Change listing data:
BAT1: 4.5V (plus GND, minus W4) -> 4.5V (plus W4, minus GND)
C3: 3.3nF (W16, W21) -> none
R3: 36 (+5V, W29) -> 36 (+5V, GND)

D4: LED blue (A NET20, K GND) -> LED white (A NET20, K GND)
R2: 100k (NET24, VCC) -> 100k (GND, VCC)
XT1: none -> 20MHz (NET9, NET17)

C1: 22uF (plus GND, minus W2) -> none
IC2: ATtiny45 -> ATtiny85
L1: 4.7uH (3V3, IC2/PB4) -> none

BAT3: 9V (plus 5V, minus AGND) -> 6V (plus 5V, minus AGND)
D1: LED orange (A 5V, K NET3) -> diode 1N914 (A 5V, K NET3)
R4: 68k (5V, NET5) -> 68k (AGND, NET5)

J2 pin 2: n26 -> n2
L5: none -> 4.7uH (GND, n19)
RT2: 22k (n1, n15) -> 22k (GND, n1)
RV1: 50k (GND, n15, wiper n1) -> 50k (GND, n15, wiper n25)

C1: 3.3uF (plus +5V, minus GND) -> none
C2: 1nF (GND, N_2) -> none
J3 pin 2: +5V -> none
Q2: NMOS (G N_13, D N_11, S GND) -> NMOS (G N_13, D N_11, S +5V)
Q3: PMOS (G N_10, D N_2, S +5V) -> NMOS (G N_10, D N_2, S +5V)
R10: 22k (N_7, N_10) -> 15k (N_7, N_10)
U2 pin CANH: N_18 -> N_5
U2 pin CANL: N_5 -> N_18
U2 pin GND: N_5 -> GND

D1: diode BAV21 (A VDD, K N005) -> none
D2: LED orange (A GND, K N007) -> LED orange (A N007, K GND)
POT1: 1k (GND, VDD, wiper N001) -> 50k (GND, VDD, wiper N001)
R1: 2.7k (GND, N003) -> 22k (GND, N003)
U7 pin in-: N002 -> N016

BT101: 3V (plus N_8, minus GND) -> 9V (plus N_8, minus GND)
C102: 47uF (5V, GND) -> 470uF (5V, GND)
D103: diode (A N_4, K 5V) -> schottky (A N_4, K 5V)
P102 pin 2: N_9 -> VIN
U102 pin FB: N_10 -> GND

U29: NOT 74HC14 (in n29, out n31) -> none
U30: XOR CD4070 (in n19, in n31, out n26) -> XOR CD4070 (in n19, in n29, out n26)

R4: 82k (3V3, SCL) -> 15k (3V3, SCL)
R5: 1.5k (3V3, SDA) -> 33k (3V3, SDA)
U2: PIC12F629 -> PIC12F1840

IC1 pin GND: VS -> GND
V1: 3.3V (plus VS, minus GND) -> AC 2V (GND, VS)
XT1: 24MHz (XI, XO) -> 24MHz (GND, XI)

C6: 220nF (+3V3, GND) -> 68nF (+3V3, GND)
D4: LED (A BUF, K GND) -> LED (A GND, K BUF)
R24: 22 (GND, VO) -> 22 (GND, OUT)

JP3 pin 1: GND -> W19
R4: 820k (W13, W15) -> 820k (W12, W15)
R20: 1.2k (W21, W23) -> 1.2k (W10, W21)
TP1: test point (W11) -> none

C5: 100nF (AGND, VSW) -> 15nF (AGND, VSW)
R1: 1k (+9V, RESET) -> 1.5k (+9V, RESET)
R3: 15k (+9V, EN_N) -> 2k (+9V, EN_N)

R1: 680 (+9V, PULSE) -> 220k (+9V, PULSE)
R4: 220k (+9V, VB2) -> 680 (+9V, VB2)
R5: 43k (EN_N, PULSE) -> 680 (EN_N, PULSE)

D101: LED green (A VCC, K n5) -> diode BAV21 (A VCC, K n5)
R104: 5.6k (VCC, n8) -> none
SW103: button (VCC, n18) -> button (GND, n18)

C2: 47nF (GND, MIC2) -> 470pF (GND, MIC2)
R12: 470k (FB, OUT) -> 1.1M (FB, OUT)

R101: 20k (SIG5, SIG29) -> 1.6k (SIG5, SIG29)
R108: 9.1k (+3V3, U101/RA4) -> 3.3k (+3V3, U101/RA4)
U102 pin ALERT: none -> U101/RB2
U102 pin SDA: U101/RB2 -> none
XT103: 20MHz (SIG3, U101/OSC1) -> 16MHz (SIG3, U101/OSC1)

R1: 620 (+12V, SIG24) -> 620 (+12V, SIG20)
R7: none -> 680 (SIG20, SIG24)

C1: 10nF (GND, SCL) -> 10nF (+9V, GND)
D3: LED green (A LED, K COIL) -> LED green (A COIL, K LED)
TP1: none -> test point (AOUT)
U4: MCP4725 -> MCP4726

» Task: The records above are to be restated word for word, in full.

» Solution to this problem:
BAT1: 4.5V (plus GND, minus W4) -> 4.5V (plus W4, minus GND)
C3: 3.3nF (W16, W21) -> none
R3: 36 (+5V, W29) -> 36 (+5V, GND)

D4: LED blue (A NET20, K GND) -> LED white (A NET20, K GND)
R2: 100k (NET24, VCC) -> 100k (GND, VCC)
XT1: none -> 20MHz (NET9, NET17)

C1: 22uF (plus GND, minus W2) -> none
IC2: ATtiny45 -> ATtiny85
L1: 4.7uH (3V3, IC2/PB4) -> none

BAT3: 9V (plus 5V, minus AGND) -> 6V (plus 5V, minus AGND)
D1: LED orange (A 5V, K NET3) -> diode 1N914 (A 5V, K NET3)
R4: 68k (5V, NET5) -> 68k (AGND, NET5)

J2 pin 2: n26 -> n2
L5: none -> 4.7uH (GND, n19)
RT2: 22k (n1, n15) -> 22k (GND, n1)
RV1: 50k (GND, n15, wiper n1) -> 50k (GND, n15, wiper n25)

C1: 3.3uF (plus +5V, minus GND) -> none
C2: 1nF (GND, N_2) -> none
J3 pin 2: +5V -> none
Q2: NMOS (G N_13, D N_11, S GND) -> NMOS (G N_13, D N_11, S +5V)
Q3: PMOS (G N_10, D N_2, S +5V) -> NMOS (G N_10, D N_2, S +5V)
R10: 22k (N_7, N_10) -> 15k (N_7, N_10)
U2 pin CANH: N_18 -> N_5
U2 pin CANL: N_5 -> N_18
U2 pin GND: N_5 -> GND

D1: diode BAV21 (A VDD, K N005) -> none
D2: LED orange (A GND, K N007) -> LED orange (A N007, K GND)
POT1: 1k (GND, VDD, wiper N001) -> 50k (GND, VDD, wiper N001)
R1: 2.7k (GND, N003) -> 22k (GND, N003)
U7 pin in-: N002 -> N016

BT101: 3V (plus N_8, minus GND) -> 9V (plus N_8, minus GND)
C102: 47uF (5V, GND) -> 470uF (5V, GND)
D103: diode (A N_4, K 5V) -> schottky (A N_4, K 5V)
P102 pin 2: N_9 -> VIN
U102 pin FB: N_10 -> GND

U29: NOT 74HC14 (in n29, out n31) -> none
U30: XOR CD4070 (in n19, in n31, out n26) -> XOR CD4070 (in n19, in n29, out n26)

R4: 82k (3V3, SCL) -> 15k (3V3, SCL)
R5: 1.5k (3V3, SDA) -> 33k (3V3, SDA)
U2: PIC12F629 -> PIC12F1840

IC1 pin GND: VS -> GND
V1: 3.3V (plus VS, minus GND) -> AC 2V (GND, VS)
XT1: 24MHz (XI, XO) -> 24MHz (GND, XI)

C6: 220nF (+3V3, GND) -> 68nF (+3V3, GND)
D4: LED (A BUF, K GND) -> LED (A GND, K BUF)
R24: 22 (GND, VO) -> 22 (GND, OUT)

JP3 pin 1: GND -> W19
R4: 820k (W13, W15) -> 820k (W12, W15)
R20: 1.2k (W21, W23) -> 1.2k (W10, W21)
TP1: test point (W11) -> none

C5: 100nF (AGND, VSW) -> 15nF (AGND, VSW)
R1: 1k (+9V, RESET) -> 1.5k (+9V, RESET)
R3: 15k (+9V, EN_N) -> 2k (+9V, EN_N)

R1: 680 (+9V, PULSE) -> 220k (+9V, PULSE)
R4: 220k (+9V, VB2) -> 680 (+9V, VB2)
R5: 43k (EN_N, PULSE) -> 680 (EN_N, PULSE)

D101: LED green (A VCC, K n5) -> diode BAV21 (A VCC, K n5)
R104: 5.6k (VCC, n8) -> none
SW103: button (VCC, n18) -> button (GND, n18)

C2: 47nF (GND, MIC2) -> 470pF (GND, MIC2)
R12: 470k (FB, OUT) -> 1.1M (FB, OUT)

R101: 20k (SIG5, SIG29) -> 1.6k (SIG5, SIG29)
R108: 9.1k (+3V3, U101/RA4) -> 3.3k (+3V3, U101/RA4)
U102 pin ALERT: none -> U101/RB2
U102 pin SDA: U101/RB2 -> none
XT103: 20MHz (SIG3, U101/OSC1) -> 16MHz (SIG3, U101/OSC1)

R1: 620 (+12V, SIG24) -> 620 (+12V, SIG20)
R7: none -> 680 (SIG20, SIG24)

C1: 10nF (GND, SCL) -> 10nF (+9V, GND)
D3: LED green (A LED, K COIL) -> LED green (A COIL, K LED)
TP1: none -> test point (AOUT)
U4: MCP4725 -> MCP4726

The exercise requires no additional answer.